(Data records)
►

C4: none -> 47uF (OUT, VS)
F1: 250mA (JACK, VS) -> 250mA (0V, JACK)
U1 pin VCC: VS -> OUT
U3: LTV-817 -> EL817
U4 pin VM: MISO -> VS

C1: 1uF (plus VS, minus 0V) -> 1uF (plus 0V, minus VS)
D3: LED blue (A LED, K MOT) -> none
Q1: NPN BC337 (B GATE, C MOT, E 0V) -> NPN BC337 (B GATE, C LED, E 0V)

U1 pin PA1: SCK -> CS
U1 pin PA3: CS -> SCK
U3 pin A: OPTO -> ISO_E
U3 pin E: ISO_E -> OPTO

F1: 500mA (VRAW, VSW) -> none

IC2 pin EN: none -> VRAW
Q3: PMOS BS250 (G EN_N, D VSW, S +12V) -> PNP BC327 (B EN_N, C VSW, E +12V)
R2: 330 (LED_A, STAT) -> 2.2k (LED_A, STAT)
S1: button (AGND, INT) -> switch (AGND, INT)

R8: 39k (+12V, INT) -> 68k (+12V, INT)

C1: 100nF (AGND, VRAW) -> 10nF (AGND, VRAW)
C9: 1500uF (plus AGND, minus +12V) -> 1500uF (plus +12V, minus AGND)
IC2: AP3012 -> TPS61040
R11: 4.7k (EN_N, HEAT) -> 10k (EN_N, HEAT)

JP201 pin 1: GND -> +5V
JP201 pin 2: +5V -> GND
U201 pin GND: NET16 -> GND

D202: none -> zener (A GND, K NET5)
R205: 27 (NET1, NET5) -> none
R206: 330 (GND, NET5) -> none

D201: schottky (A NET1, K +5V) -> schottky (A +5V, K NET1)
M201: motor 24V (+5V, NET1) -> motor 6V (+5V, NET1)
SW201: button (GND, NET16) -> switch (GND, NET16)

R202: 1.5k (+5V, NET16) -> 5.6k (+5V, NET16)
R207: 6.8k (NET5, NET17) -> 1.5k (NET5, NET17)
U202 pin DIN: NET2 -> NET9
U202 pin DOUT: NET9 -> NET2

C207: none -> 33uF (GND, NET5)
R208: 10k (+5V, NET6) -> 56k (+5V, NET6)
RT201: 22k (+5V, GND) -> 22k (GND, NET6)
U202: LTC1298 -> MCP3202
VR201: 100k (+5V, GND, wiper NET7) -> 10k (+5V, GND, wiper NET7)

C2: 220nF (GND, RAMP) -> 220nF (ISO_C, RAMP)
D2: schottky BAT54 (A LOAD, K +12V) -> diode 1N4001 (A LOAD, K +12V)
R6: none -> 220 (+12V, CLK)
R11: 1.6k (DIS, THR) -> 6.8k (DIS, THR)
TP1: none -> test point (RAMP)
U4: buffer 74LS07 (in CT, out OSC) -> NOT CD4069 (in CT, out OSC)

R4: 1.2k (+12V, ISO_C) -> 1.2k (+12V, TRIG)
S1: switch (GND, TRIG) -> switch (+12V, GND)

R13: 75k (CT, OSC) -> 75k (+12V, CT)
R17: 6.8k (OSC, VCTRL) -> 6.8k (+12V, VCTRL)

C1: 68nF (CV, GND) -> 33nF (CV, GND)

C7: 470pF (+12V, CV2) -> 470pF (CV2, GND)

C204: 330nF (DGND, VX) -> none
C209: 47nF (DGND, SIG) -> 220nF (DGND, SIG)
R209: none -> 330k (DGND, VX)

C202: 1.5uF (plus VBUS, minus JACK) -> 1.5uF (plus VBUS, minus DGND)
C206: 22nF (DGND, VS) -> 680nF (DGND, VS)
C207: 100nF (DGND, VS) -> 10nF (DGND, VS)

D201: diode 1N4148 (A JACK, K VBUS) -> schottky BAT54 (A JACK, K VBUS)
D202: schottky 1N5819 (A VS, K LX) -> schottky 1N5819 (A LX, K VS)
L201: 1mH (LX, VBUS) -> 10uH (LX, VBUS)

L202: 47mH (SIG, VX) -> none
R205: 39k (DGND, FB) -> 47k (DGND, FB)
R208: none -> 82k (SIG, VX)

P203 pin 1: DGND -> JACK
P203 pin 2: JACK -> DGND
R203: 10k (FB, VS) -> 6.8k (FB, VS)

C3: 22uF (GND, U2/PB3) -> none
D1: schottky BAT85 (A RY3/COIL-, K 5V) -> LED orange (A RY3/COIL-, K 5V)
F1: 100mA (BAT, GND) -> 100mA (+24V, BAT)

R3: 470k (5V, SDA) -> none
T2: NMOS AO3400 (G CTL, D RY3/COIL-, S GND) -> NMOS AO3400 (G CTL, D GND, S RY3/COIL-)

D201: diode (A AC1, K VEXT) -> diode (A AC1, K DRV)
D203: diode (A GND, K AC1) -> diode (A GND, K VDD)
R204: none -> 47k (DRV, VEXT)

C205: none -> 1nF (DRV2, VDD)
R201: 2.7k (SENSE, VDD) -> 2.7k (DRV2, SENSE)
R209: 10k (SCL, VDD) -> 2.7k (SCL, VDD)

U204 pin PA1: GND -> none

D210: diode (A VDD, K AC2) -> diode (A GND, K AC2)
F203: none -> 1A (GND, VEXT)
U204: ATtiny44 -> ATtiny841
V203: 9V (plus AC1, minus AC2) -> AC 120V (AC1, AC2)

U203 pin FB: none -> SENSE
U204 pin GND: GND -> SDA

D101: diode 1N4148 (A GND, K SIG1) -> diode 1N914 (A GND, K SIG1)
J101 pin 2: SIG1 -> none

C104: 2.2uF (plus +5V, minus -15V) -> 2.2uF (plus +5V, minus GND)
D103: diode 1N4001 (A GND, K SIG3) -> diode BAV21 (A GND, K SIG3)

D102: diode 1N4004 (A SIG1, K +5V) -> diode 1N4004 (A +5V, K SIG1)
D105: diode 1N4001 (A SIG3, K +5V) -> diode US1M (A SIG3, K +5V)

◄

### EXERCISE DESCRIPTION
Would you print exactly, and only, the lines of the data above from the line with "R202: 1.5k (+5V, NET16) -> 5.6k (+5V, NET16)" through the line with "D203: diode (A", inclusive?

### EXERCISE RESPONSE
R202: 1.5k (+5V, NET16) -> 5.6k (+5V, NET16)
R207: 6.8k (NET5, NET17) -> 1.5k (NET5, NET17)
U202 pin DIN: NET2 -> NET9
U202 pin DOUT: NET9 -> NET2

C207: none -> 33uF (GND, NET5)
R208: 10k (+5V, NET6) -> 56k (+5V, NET6)
RT201: 22k (+5V, GND) -> 22k (GND, NET6)
U202: LTC1298 -> MCP3202
VR201: 100k (+5V, GND, wiper NET7) -> 10k (+5V, GND, wiper NET7)

C2: 220nF (GND, RAMP) -> 220nF (ISO_C, RAMP)
D2: schottky BAT54 (A LOAD, K +12V) -> diode 1N4001 (A LOAD, K +12V)
R6: none -> 220 (+12V, CLK)
R11: 1.6k (DIS, THR) -> 6.8k (DIS, THR)
TP1: none -> test point (RAMP)
U4: buffer 74LS07 (in CT, out OSC) -> NOT CD4069 (in CT, out OSC)

R4: 1.2k (+12V, ISO_C) -> 1.2k (+12V, TRIG)
S1: switch (GND, TRIG) -> switch (+12V, GND)

R13: 75k (CT, OSC) -> 75k (+12V, CT)
R17: 6.8k (OSC, VCTRL) -> 6.8k (+12V, VCTRL)

C1: 68nF (CV, GND) -> 33nF (CV, GND)

C7: 470pF (+12V, CV2) -> 470pF (CV2, GND)

C204: 330nF (DGND, VX) -> none
C209: 47nF (DGND, SIG) -> 220nF (DGND, SIG)
R209: none -> 330k (DGND, VX)

C202: 1.5uF (plus VBUS, minus JACK) -> 1.5uF (plus VBUS, minus DGND)
C206: 22nF (DGND, VS) -> 680nF (DGND, VS)
C207: 100nF (DGND, VS) -> 10nF (DGND, VS)

D201: diode 1N4148 (A JACK, K VBUS) -> schottky BAT54 (A JACK, K VBUS)
D202: schottky 1N5819 (A VS, K LX) -> schottky 1N5819 (A LX, K VS)
L201: 1mH (LX, VBUS) -> 10uH (LX, VBUS)

L202: 47mH (SIG, VX) -> none
R205: 39k (DGND, FB) -> 47k (DGND, FB)
R208: none -> 82k (SIG, VX)

P203 pin 1: DGND -> JACK
P203 pin 2: JACK -> DGND
R203: 10k (FB, VS) -> 6.8k (FB, VS)

C3: 22uF (GND, U2/PB3) -> none
D1: schottky BAT85 (A RY3/COIL-, K 5V) -> LED orange (A RY3/COIL-, K 5V)
F1: 100mA (BAT, GND) -> 100mA (+24V, BAT)

R3: 470k (5V, SDA) -> none
T2: NMOS AO3400 (G CTL, D RY3/COIL-, S GND) -> NMOS AO3400 (G CTL, D GND, S RY3/COIL-)

D201: diode (A AC1, K VEXT) -> diode (A AC1, K DRV)
D203: diode (A GND, K AC1) -> diode (A GND, K VDD)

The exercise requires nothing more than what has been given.